[Exercise data]
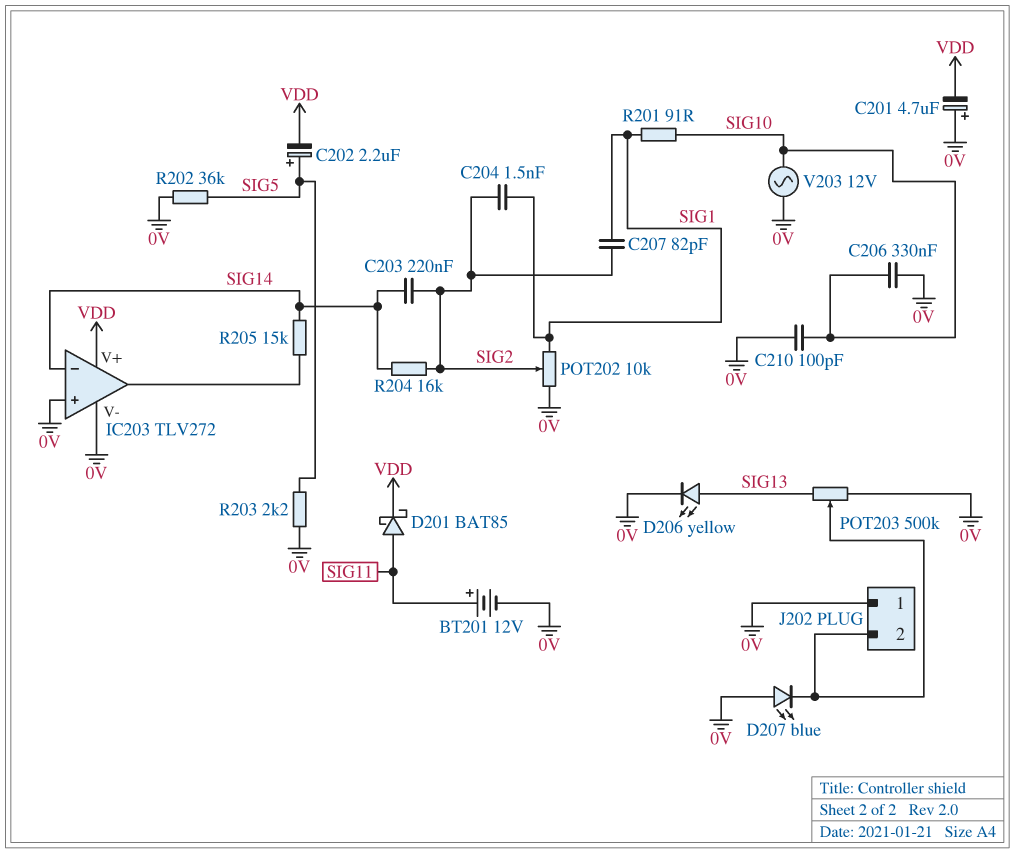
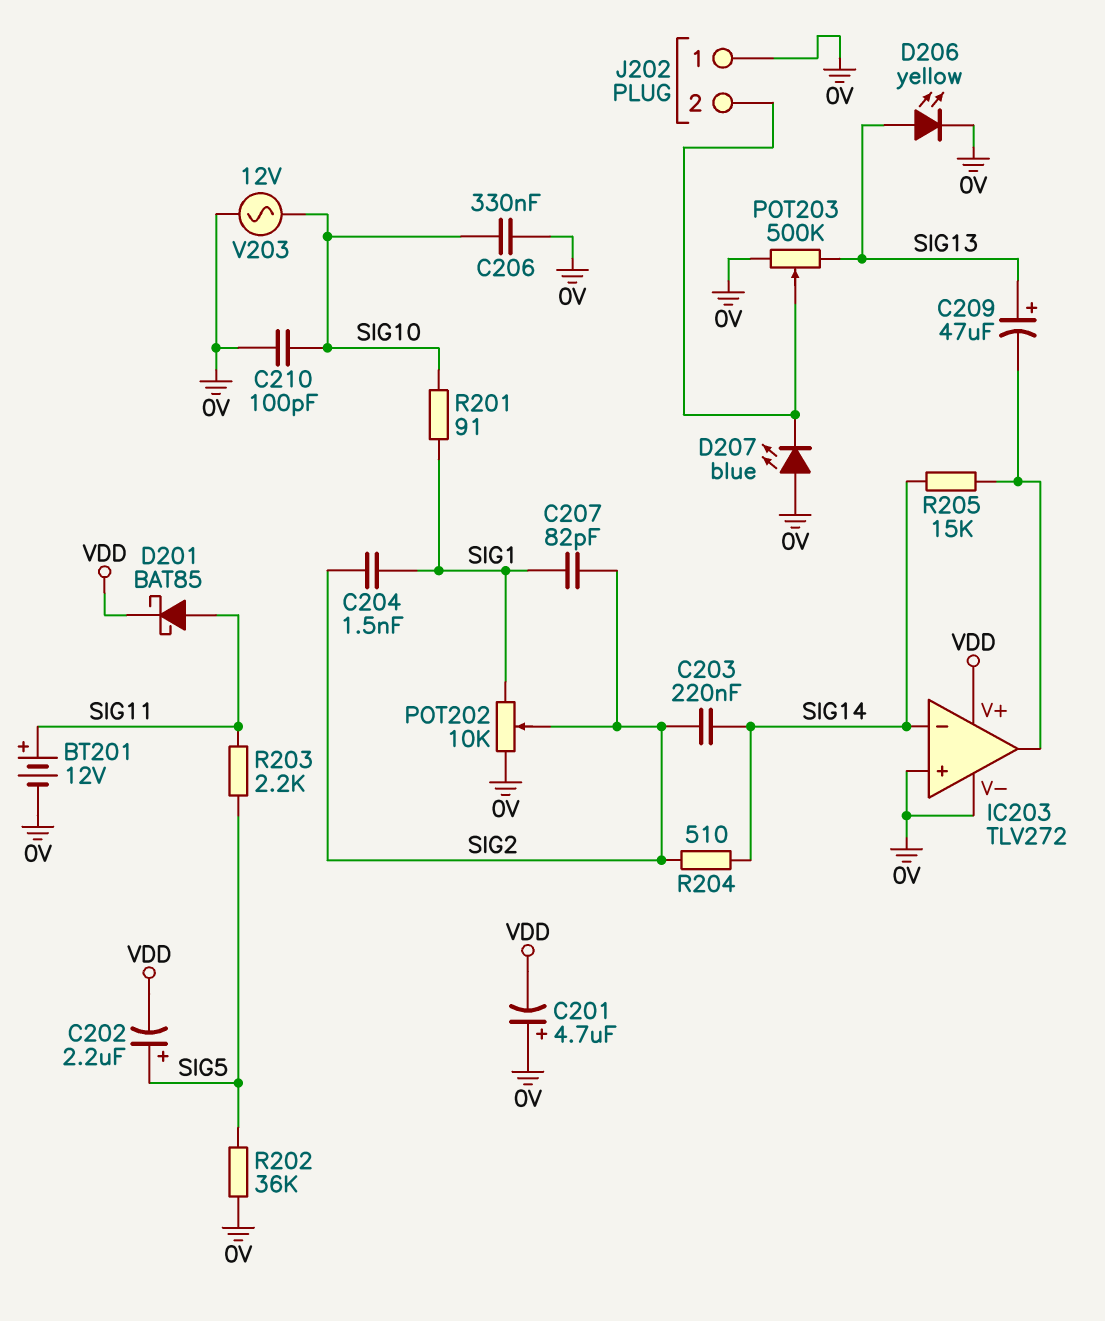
C209: none -> 47uF (plus SIG13, minus IC203/out)
R203: 2.2k (0V, SIG5) -> 2.2k (SIG5, SIG11)
R204: 16k (SIG2, SIG14) -> 510 (SIG2, SIG14)

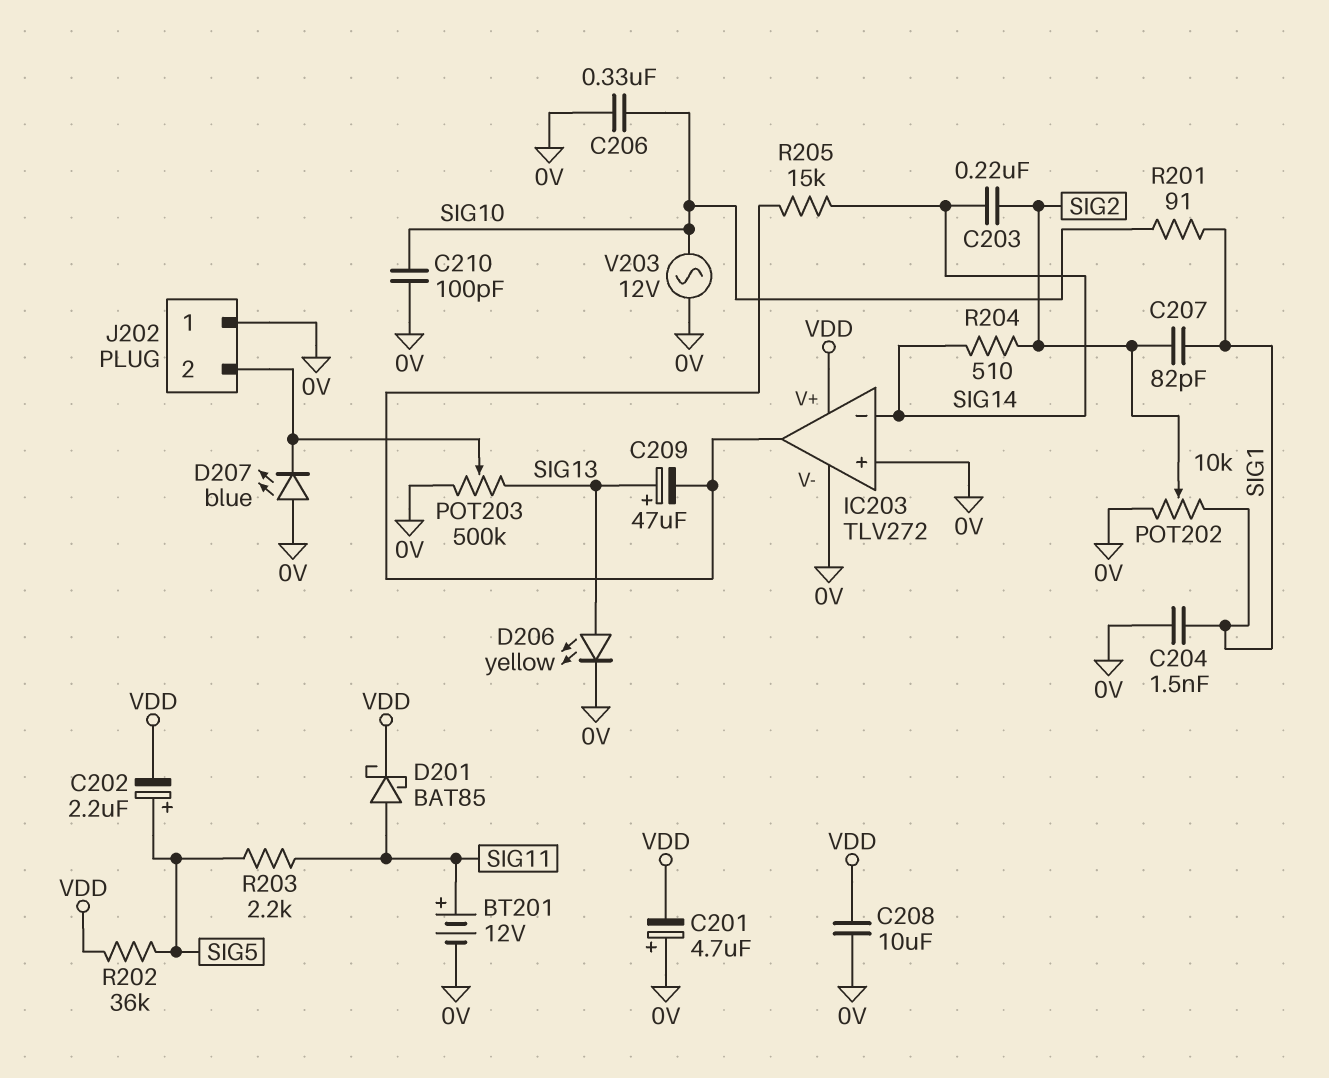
C204: 1.5nF (SIG1, SIG2) -> 1.5nF (0V, SIG1)
C208: none -> 10uF (0V, VDD)
R202: 36k (0V, SIG5) -> 36k (SIG5, VDD)

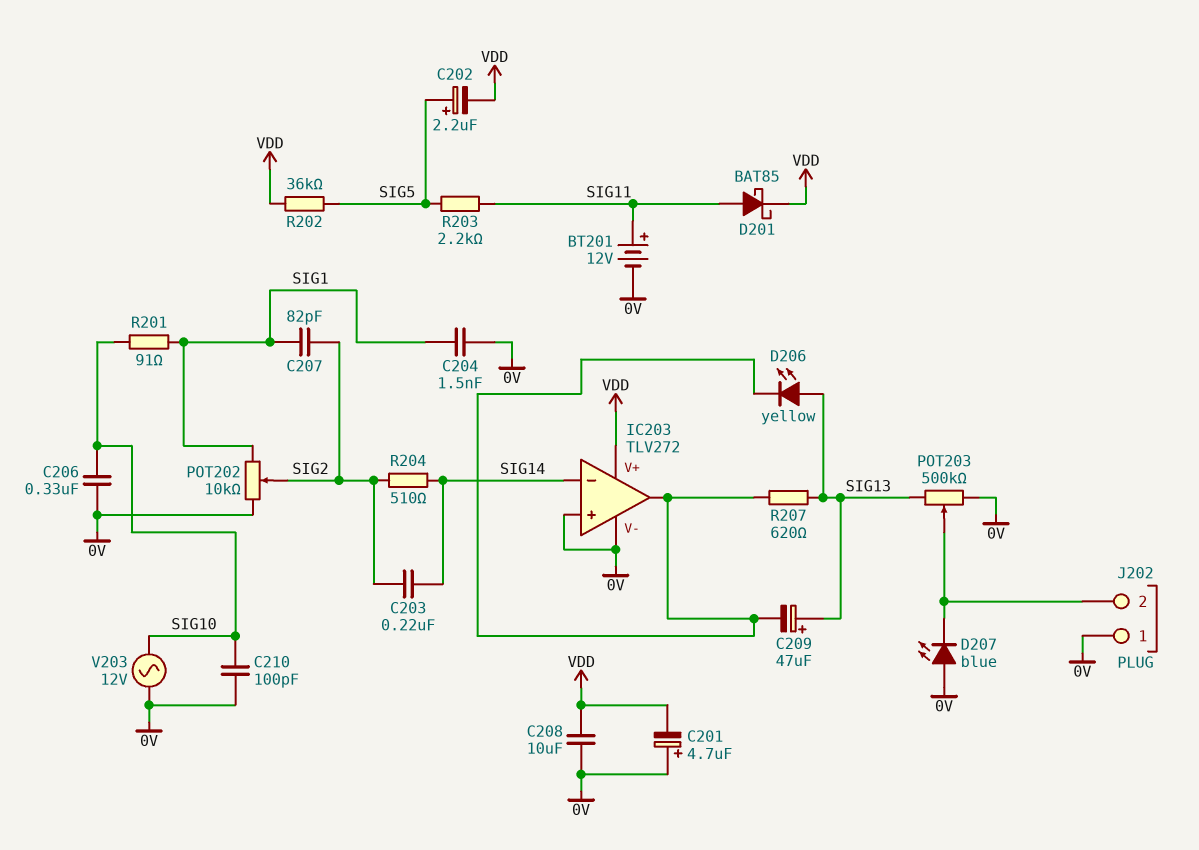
D206: LED yellow (A SIG13, K 0V) -> LED yellow (A SIG13, K IC203/out)
R205: 15k (IC203/out, SIG14) -> none
R207: none -> 620 (IC203/out, SIG13)

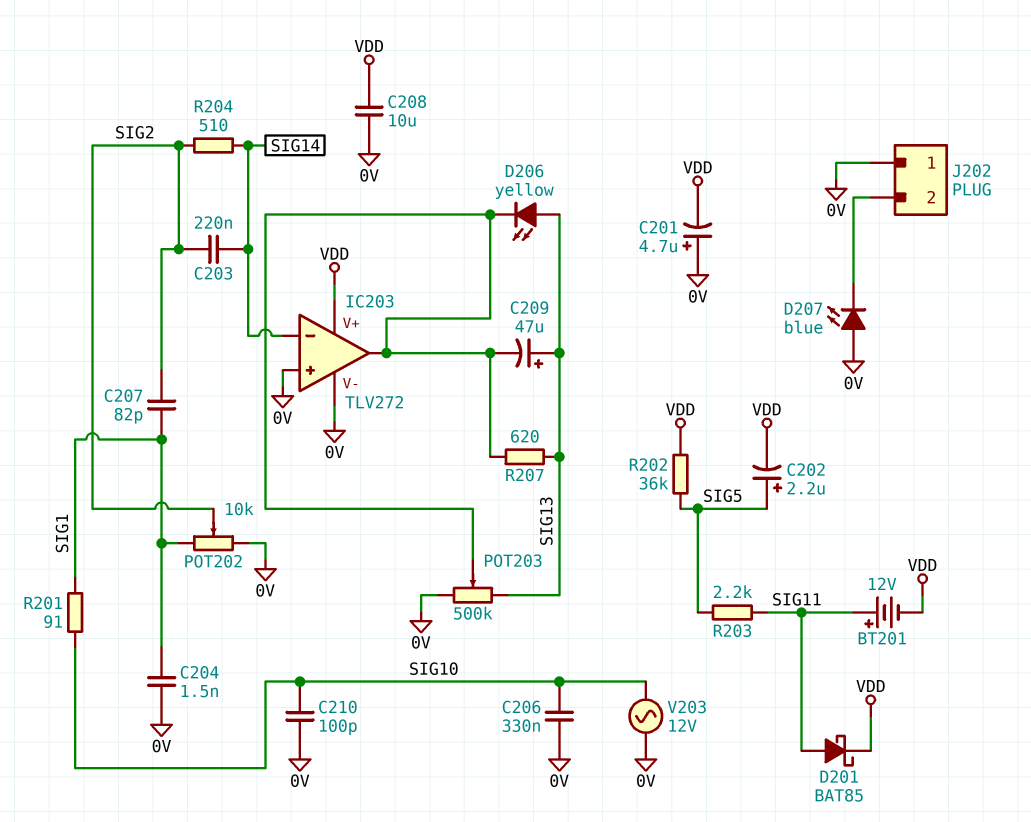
BT201: 12V (plus SIG11, minus 0V) -> 12V (plus SIG11, minus VDD)
POT203: 500k (0V, SIG13, wiper J202/2) -> 500k (0V, SIG13, wiper IC203/out)

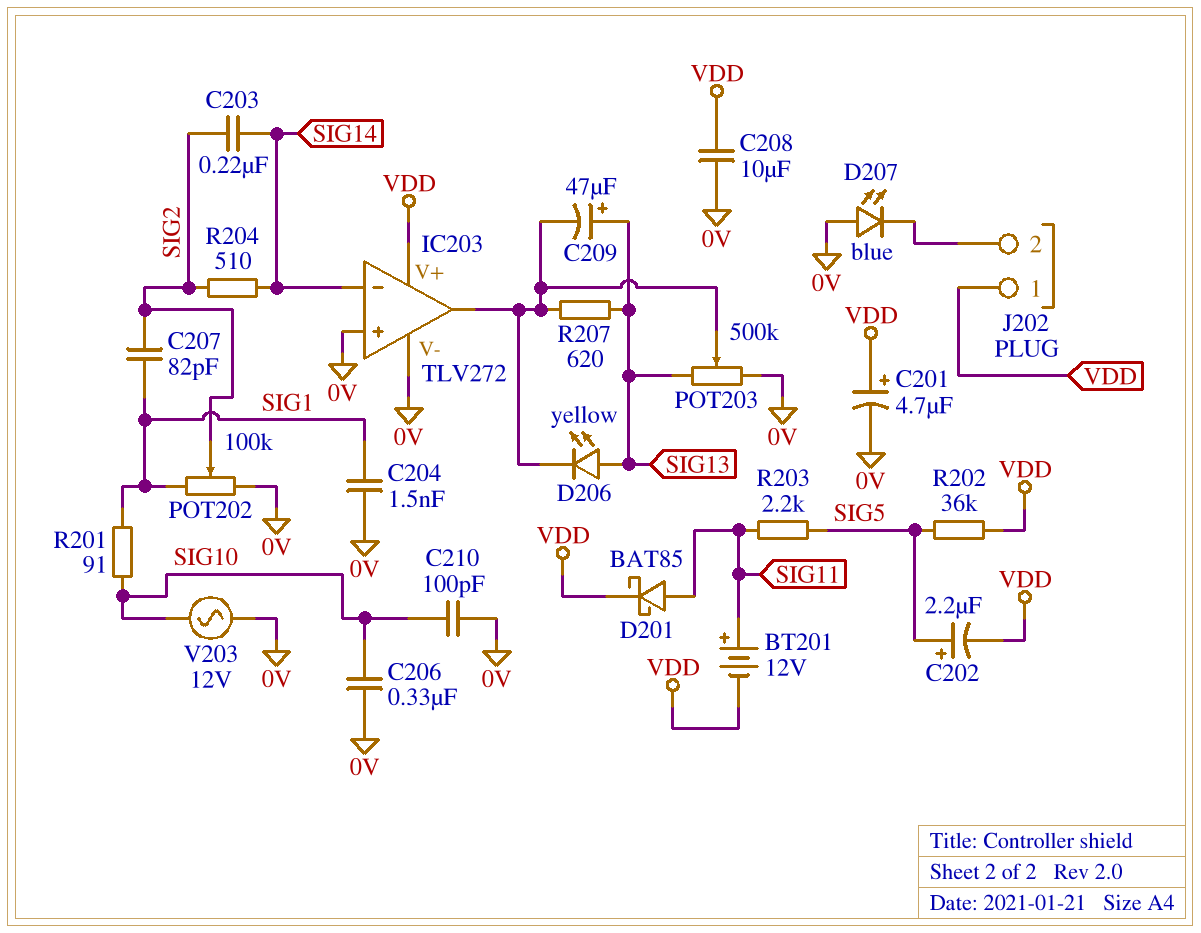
C201: 4.7uF (plus 0V, minus VDD) -> 4.7uF (plus VDD, minus 0V)
J202 pin 1: 0V -> VDD
POT202: 10k (0V, SIG1, wiper SIG2) -> 100k (0V, SIG1, wiper SIG2)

[Problem description]
Every line from the start of the material through the line containing "R202: 36k (0V, SIG5) -> 36k (SIG5, VDD)" is needed exactly as written; the pictures are not.

[Answer space]
C209: none -> 47uF (plus SIG13, minus IC203/out)
R203: 2.2k (0V, SIG5) -> 2.2k (SIG5, SIG11)
R204: 16k (SIG2, SIG14) -> 510 (SIG2, SIG14)

C204: 1.5nF (SIG1, SIG2) -> 1.5nF (0V, SIG1)
C208: none -> 10uF (0V, VDD)
R202: 36k (0V, SIG5) -> 36k (SIG5, VDD)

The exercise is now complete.